_Written exercise_: Copy out the listing below word for word, starting at the line that contains "cyan cross: rotated 15 degrees clockwise" and stopping after the line that contains "pink diamond: rotated 65 degrees clockwise". Leave out the pictures.

_Data for this task_:
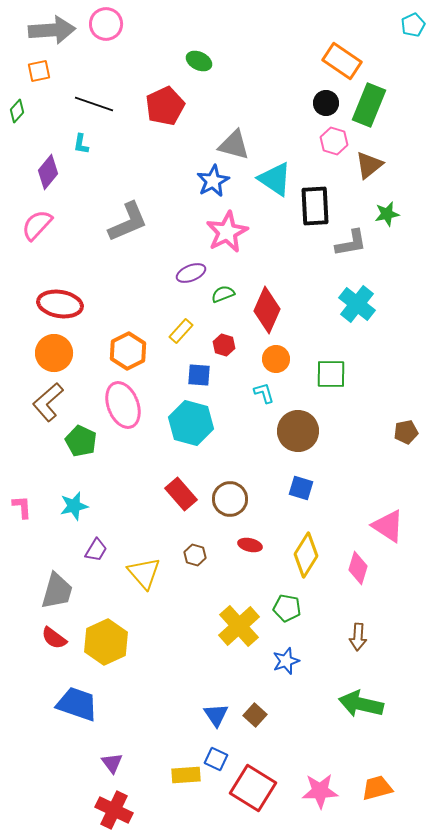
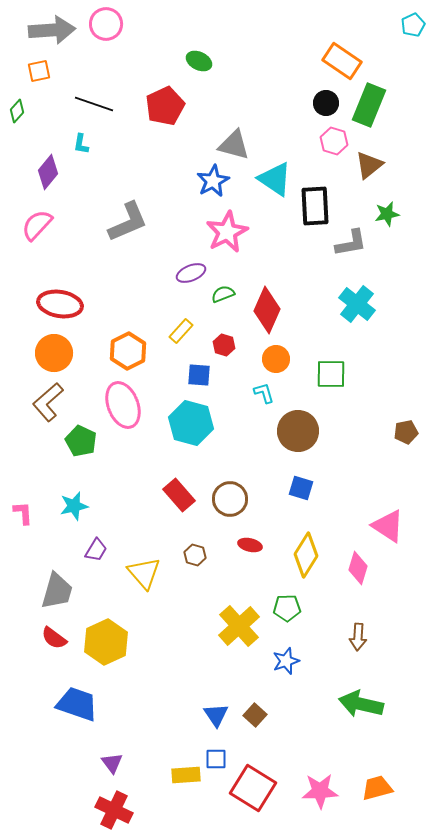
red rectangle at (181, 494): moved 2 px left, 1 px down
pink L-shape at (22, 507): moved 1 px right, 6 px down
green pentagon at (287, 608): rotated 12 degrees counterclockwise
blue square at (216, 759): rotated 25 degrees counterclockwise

...

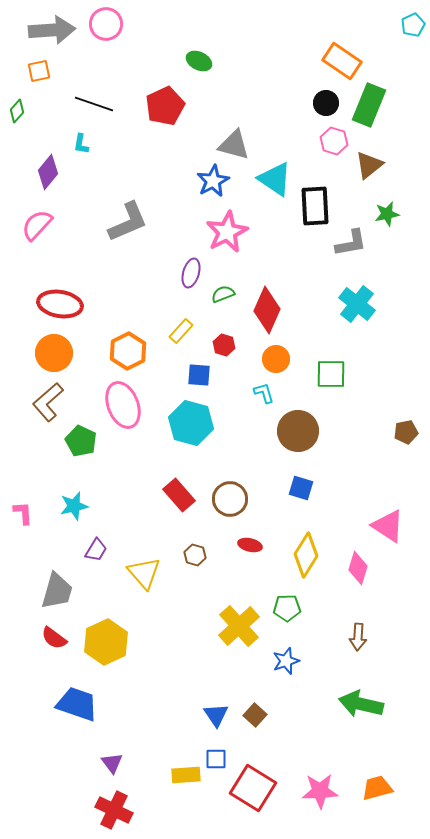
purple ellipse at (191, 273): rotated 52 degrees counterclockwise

==

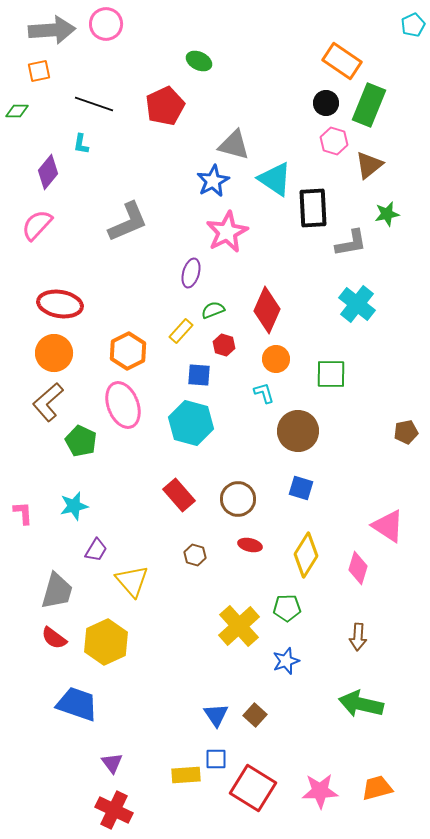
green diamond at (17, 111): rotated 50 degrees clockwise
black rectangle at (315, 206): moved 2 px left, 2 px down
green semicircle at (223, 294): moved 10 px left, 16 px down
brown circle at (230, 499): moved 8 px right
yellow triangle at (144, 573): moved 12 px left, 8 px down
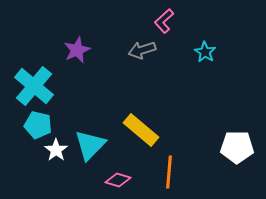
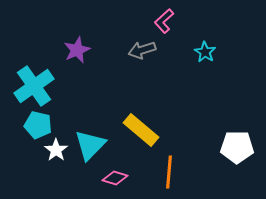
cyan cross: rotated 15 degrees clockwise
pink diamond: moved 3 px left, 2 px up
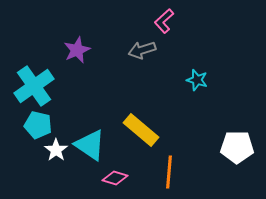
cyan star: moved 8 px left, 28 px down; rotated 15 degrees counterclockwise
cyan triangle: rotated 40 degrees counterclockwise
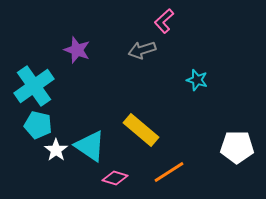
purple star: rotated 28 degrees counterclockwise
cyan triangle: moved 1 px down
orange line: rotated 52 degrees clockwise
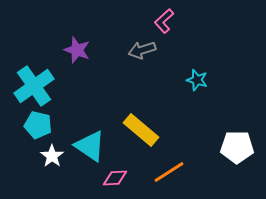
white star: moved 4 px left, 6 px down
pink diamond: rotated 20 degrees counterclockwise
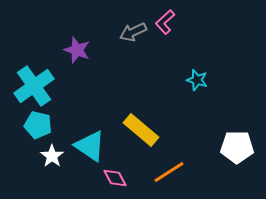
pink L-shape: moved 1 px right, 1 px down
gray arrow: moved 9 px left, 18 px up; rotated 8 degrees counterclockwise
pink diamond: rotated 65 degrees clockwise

_Problem solution_:
cyan cross: rotated 15 degrees clockwise
pink diamond: moved 3 px left, 2 px up
cyan star: moved 8 px left, 28 px down; rotated 15 degrees counterclockwise
cyan triangle: rotated 40 degrees counterclockwise
purple star: rotated 28 degrees counterclockwise
cyan triangle: moved 1 px down
orange line: rotated 52 degrees clockwise
white star: moved 4 px left, 6 px down
pink diamond: rotated 20 degrees counterclockwise
pink L-shape: moved 1 px right, 1 px down
gray arrow: moved 9 px left, 18 px up; rotated 8 degrees counterclockwise
pink diamond: rotated 65 degrees clockwise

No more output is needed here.